#### DATA FOR THIS TASK
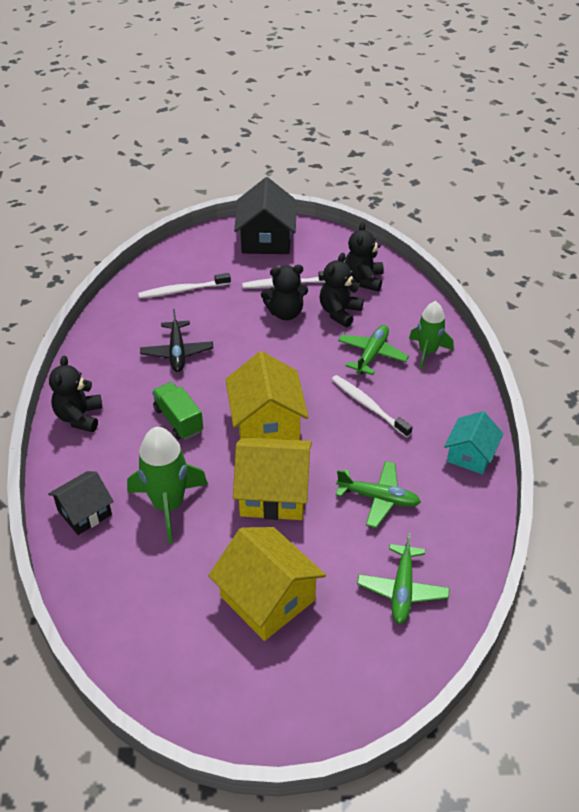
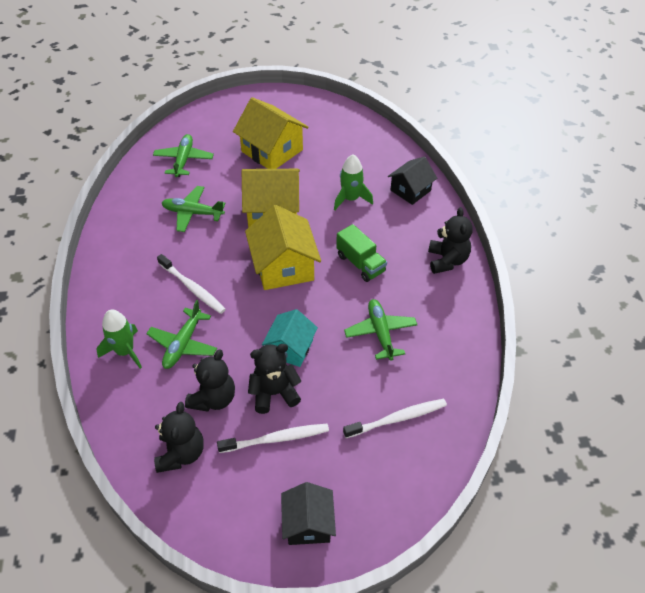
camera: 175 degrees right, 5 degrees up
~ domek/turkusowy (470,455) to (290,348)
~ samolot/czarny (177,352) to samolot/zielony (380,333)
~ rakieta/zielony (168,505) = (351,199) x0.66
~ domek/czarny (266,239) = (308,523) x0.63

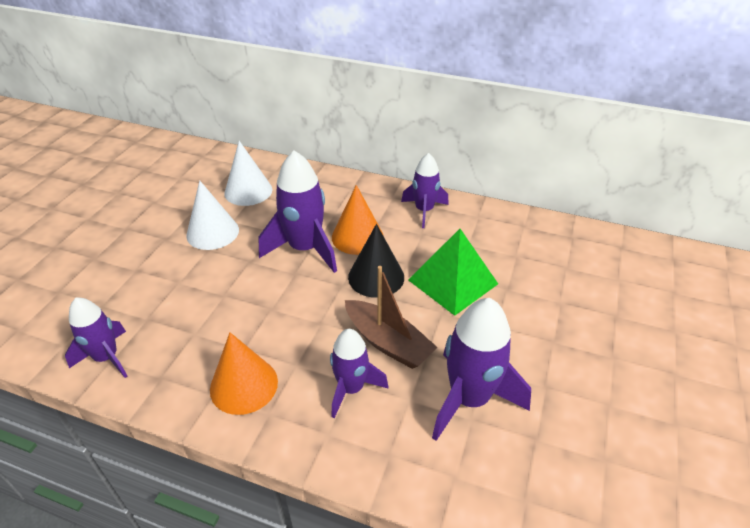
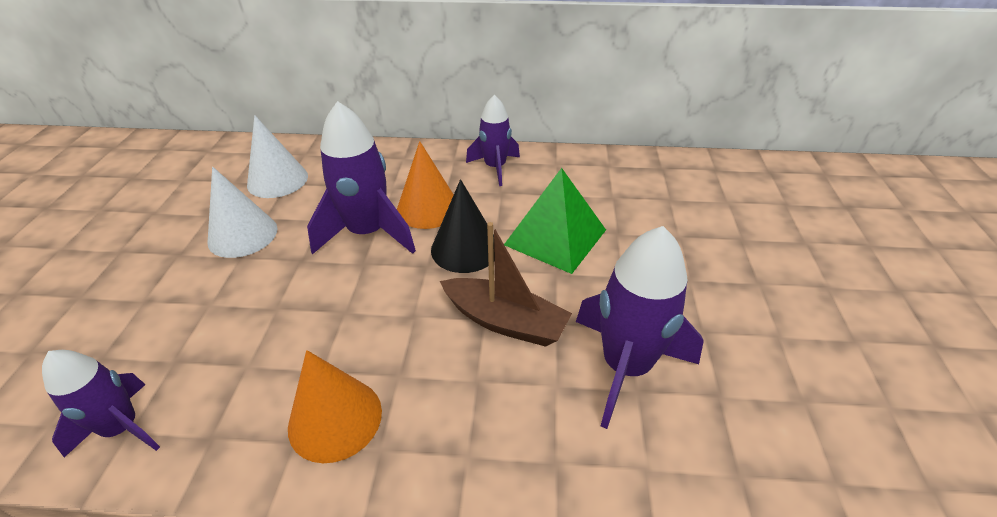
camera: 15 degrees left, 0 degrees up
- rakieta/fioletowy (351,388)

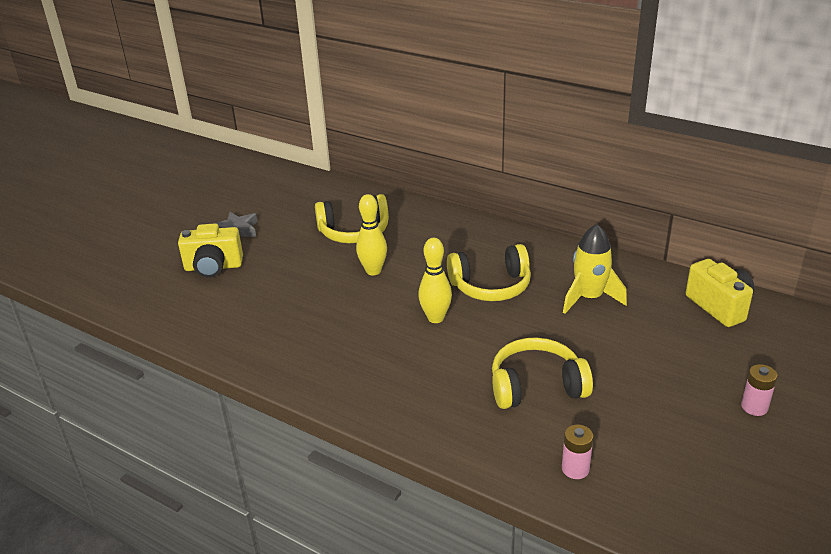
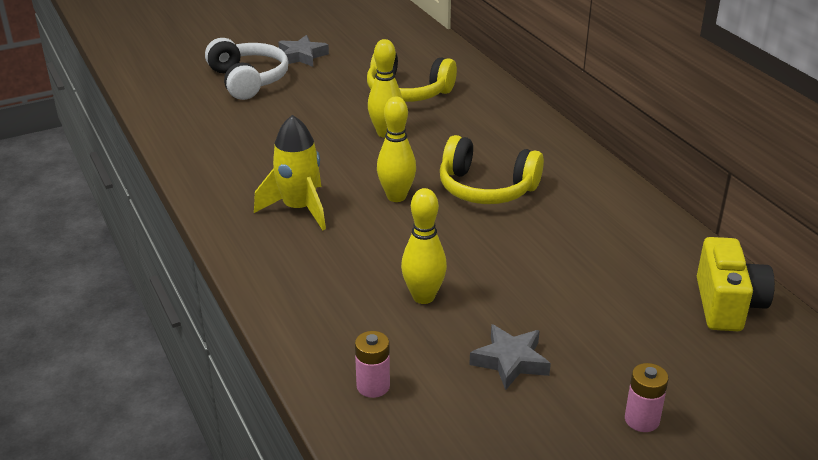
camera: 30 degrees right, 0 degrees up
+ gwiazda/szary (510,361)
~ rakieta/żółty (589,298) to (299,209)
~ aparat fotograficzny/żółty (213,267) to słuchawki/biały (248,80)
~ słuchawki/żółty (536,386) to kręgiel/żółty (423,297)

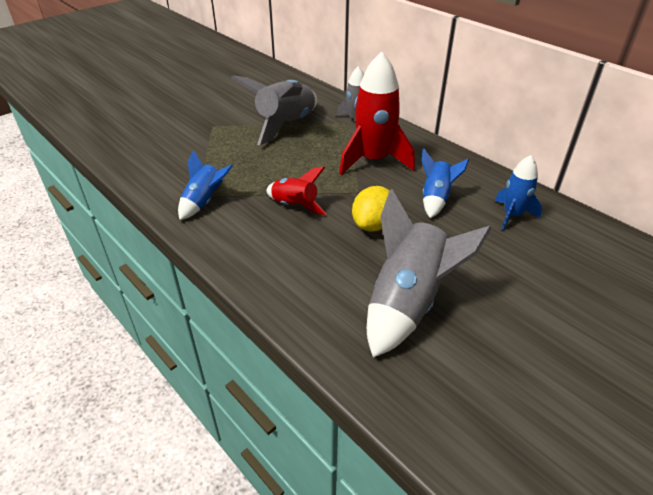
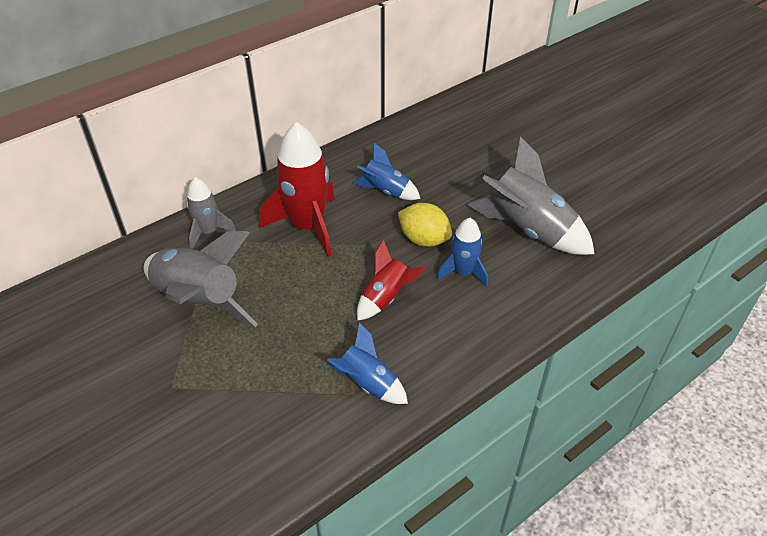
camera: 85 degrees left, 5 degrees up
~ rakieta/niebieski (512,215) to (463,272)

* * *

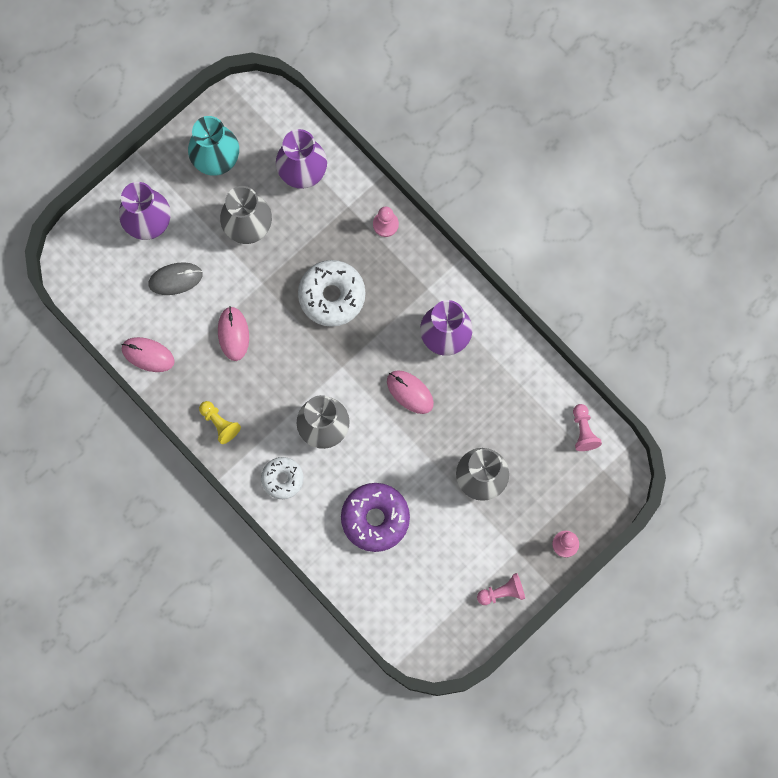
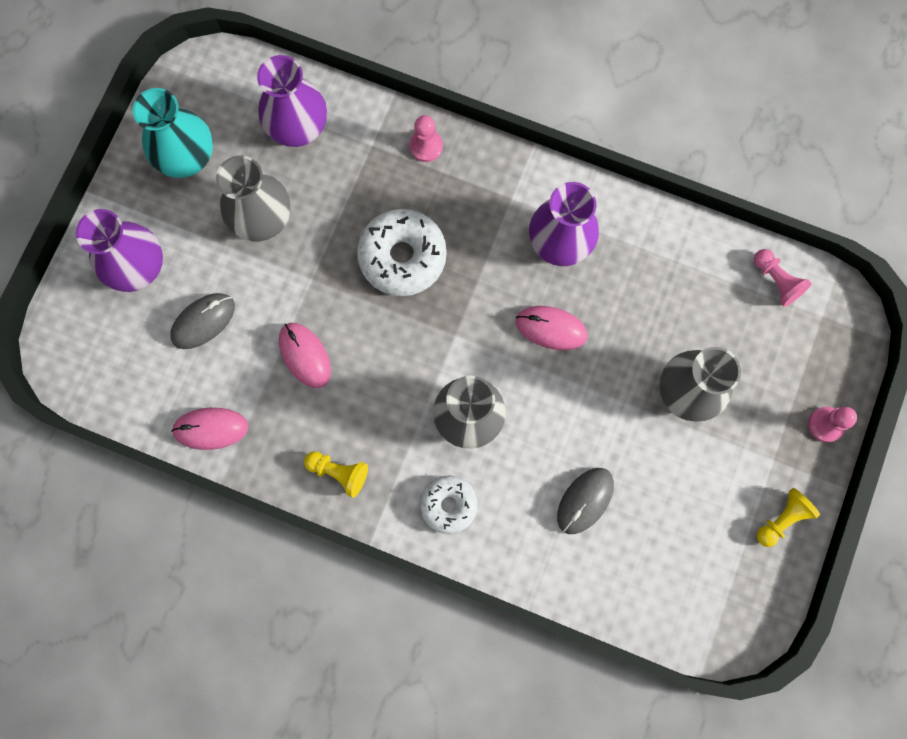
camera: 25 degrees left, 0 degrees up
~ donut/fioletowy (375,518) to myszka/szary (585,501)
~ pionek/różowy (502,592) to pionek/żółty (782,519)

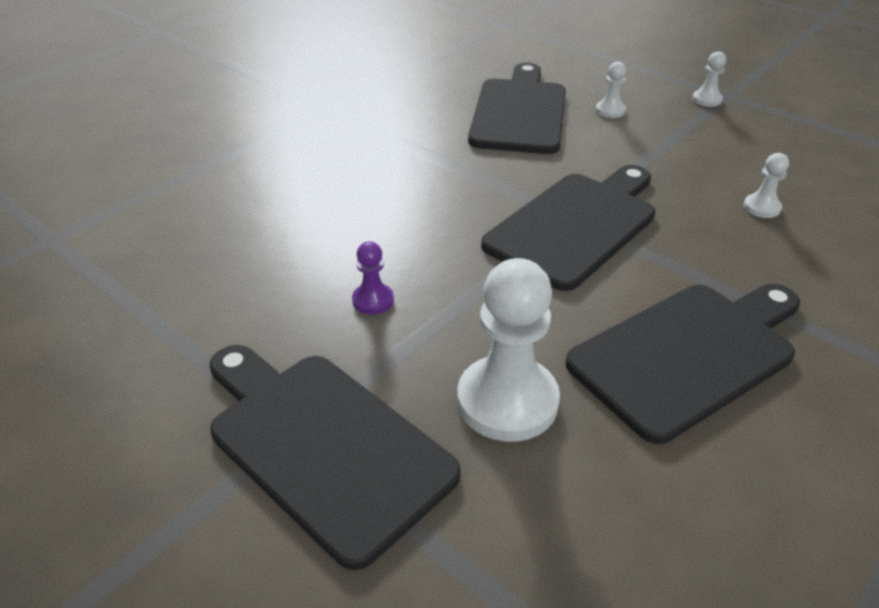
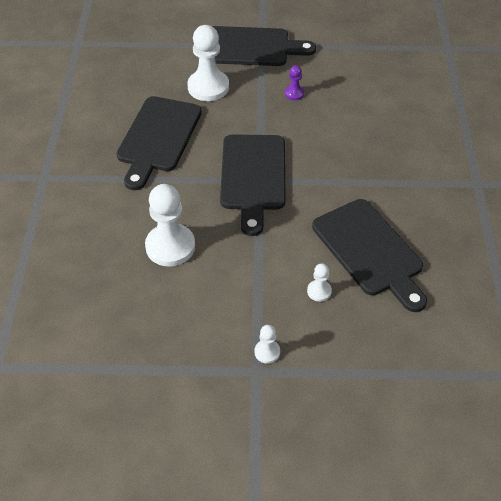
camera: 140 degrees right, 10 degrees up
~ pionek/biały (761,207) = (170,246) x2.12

#### EXERCISE
A verbatim reproduction is expected: starting at the line above that has "camera: 15 degrees left, 0 degrees up", ending at the line that has "(512,215) to (463,272)", both included, and with no pictures and no other lines.

#### SOLUTION
camera: 15 degrees left, 0 degrees up
- rakieta/fioletowy (351,388)

camera: 30 degrees right, 0 degrees up
+ gwiazda/szary (510,361)
~ rakieta/żółty (589,298) to (299,209)
~ aparat fotograficzny/żółty (213,267) to słuchawki/biały (248,80)
~ słuchawki/żółty (536,386) to kręgiel/żółty (423,297)

camera: 85 degrees left, 5 degrees up
~ rakieta/niebieski (512,215) to (463,272)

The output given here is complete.